## Instructions to follow:
Word for word, and with pictures excluded, copy out all the records that follow.

## Exercise material:
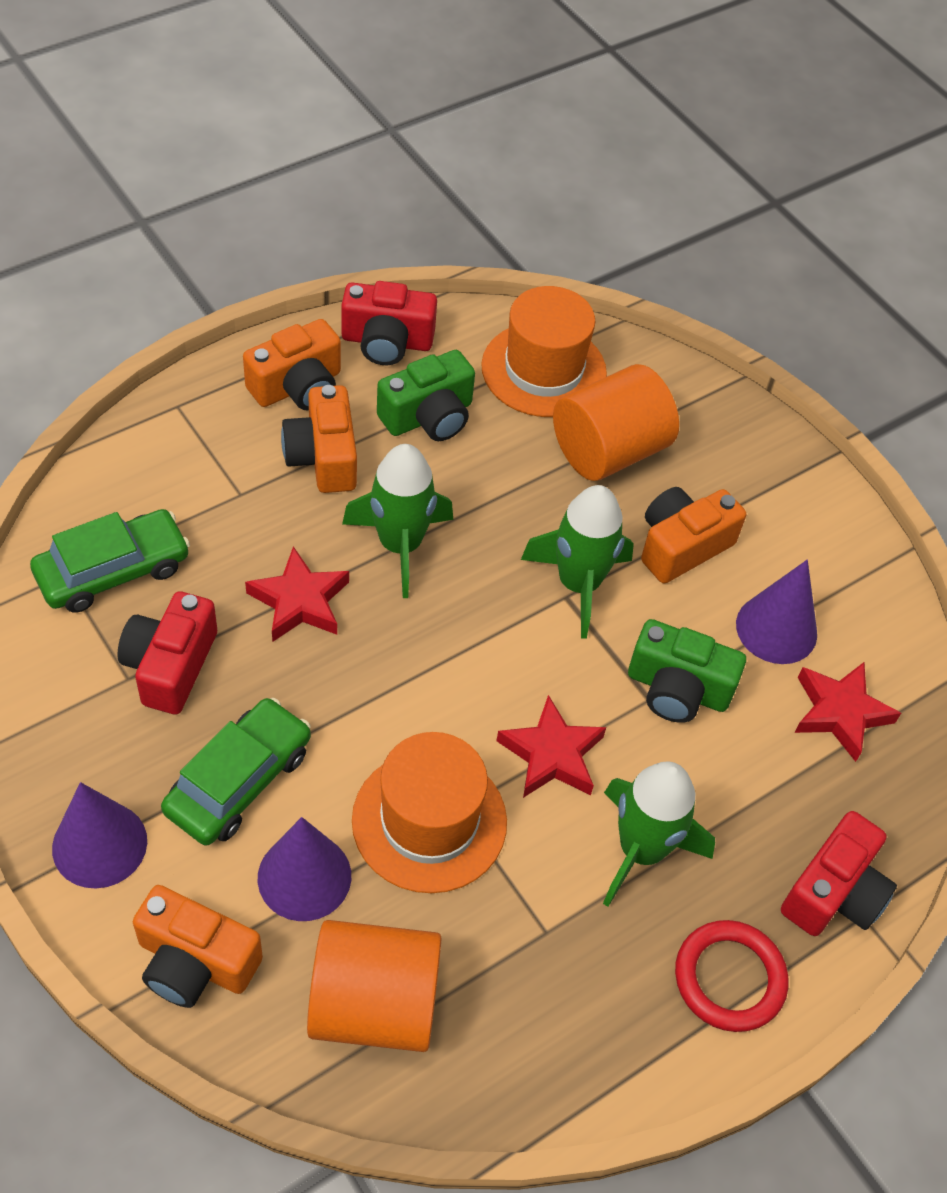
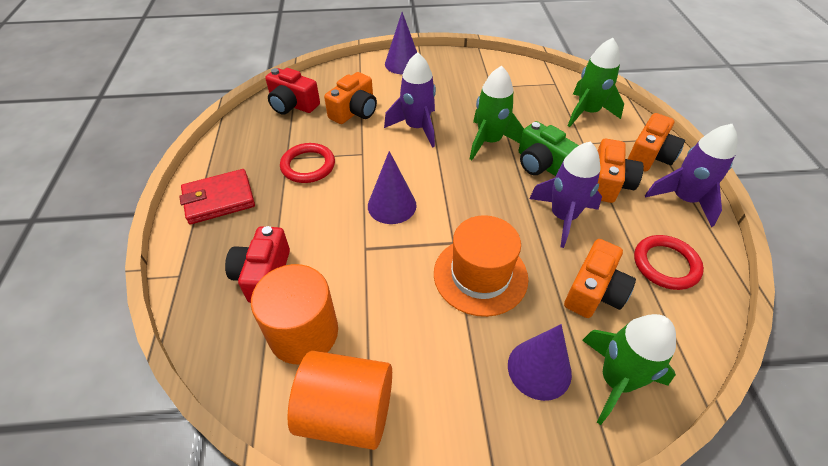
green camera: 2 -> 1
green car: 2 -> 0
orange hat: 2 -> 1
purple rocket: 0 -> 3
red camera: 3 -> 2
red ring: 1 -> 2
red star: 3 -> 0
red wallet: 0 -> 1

## Exercise response:
green camera: 2 -> 1
green car: 2 -> 0
orange hat: 2 -> 1
purple rocket: 0 -> 3
red camera: 3 -> 2
red ring: 1 -> 2
red star: 3 -> 0
red wallet: 0 -> 1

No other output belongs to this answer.